EXERCISE REQUIREMENTS — The lines from the one with "brown heart [679,261,710,290] -> none" through the last line below are to be copied exactly; no other lines are to be returned.
###
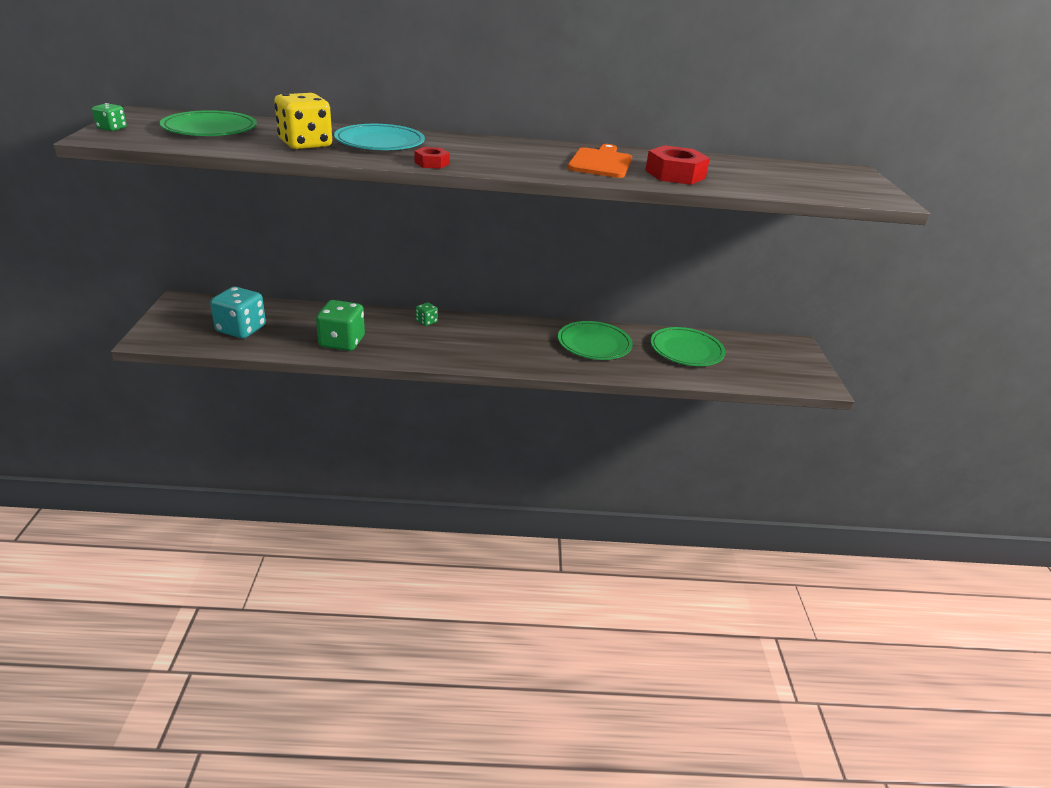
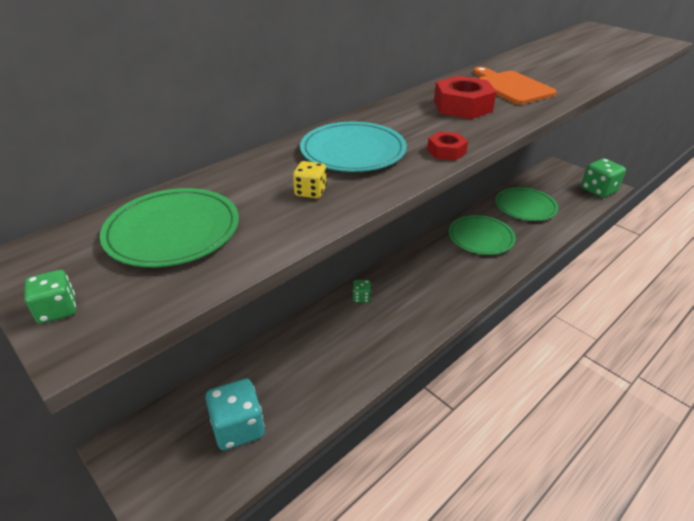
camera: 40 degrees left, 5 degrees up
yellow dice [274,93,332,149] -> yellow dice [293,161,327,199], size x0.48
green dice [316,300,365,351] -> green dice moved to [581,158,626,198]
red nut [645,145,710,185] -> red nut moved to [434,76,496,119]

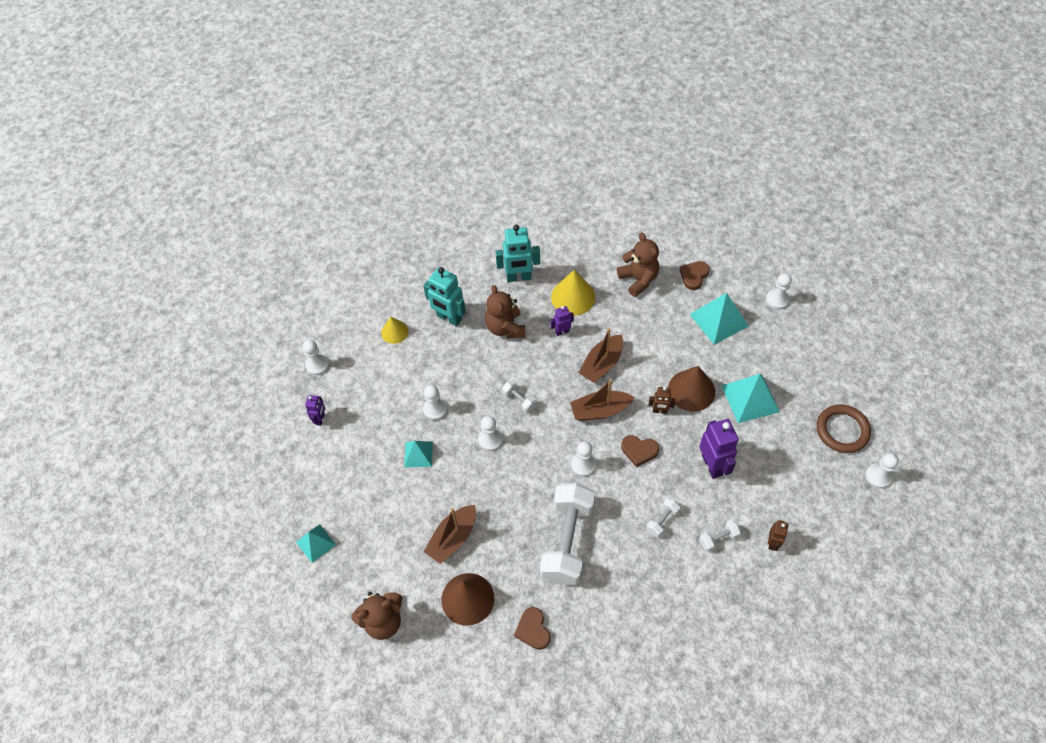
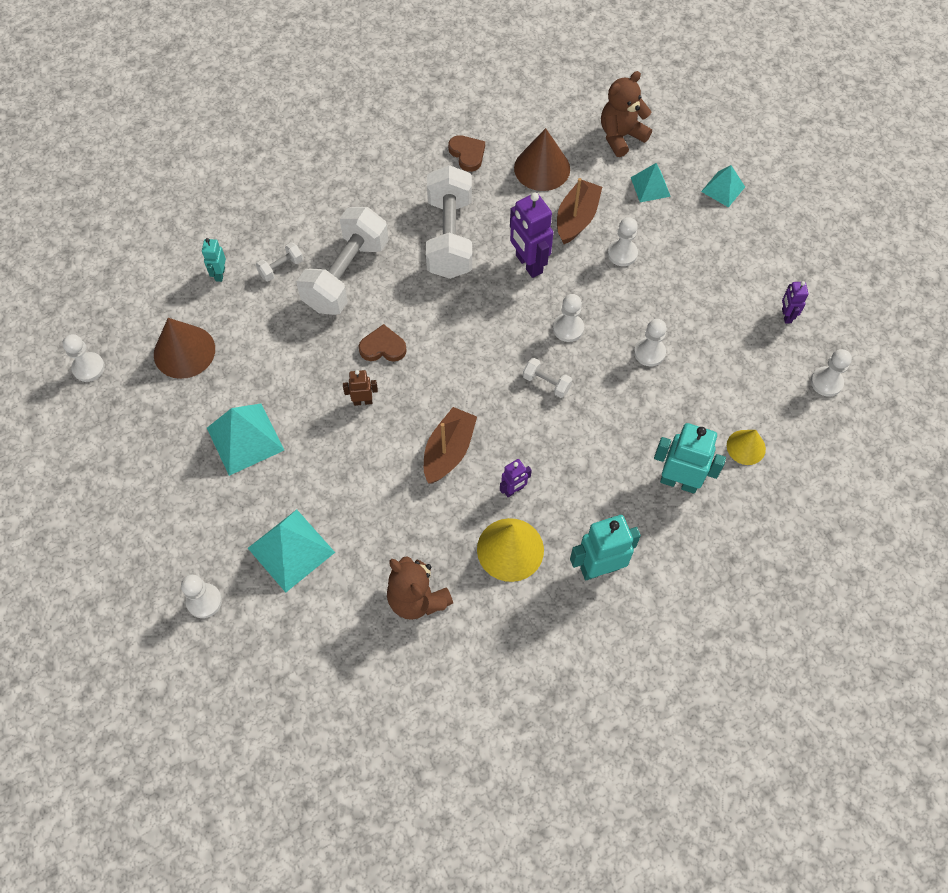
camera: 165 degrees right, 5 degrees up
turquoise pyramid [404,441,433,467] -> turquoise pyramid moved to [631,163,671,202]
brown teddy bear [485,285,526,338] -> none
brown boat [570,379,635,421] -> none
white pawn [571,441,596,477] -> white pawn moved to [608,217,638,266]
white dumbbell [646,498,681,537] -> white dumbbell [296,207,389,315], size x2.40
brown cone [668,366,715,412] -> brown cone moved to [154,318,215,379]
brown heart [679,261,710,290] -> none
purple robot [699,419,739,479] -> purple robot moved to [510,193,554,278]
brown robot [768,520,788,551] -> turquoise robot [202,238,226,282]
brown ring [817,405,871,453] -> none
###
SOLUTION TO THE PROBLEM —
brown heart [679,261,710,290] -> none
purple robot [699,419,739,479] -> purple robot moved to [510,193,554,278]
brown robot [768,520,788,551] -> turquoise robot [202,238,226,282]
brown ring [817,405,871,453] -> none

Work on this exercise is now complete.